* WORK ORDER
Strip the pictures and reproduce the rest of the listing exactly.

* DATA TO USE
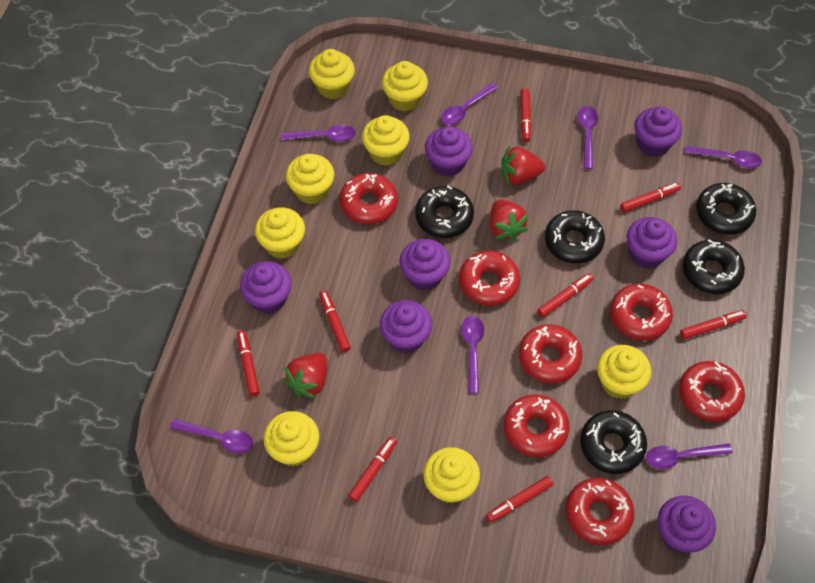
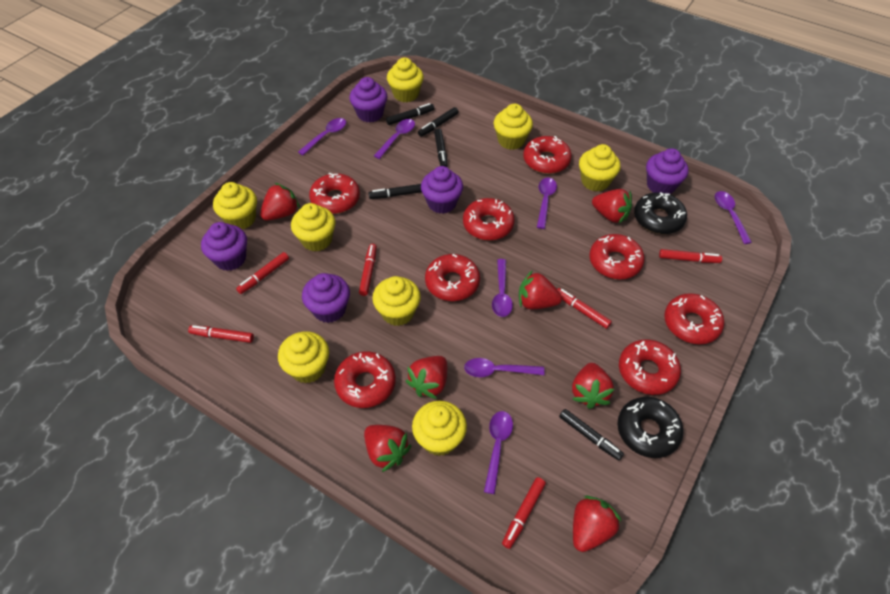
black donut: 5 -> 2
black marker: 0 -> 5
purple cupcake: 7 -> 5
red donut: 7 -> 8
red marker: 8 -> 6
red strawberry: 3 -> 7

* WRITTEN RESPONSE
black donut: 5 -> 2
black marker: 0 -> 5
purple cupcake: 7 -> 5
red donut: 7 -> 8
red marker: 8 -> 6
red strawberry: 3 -> 7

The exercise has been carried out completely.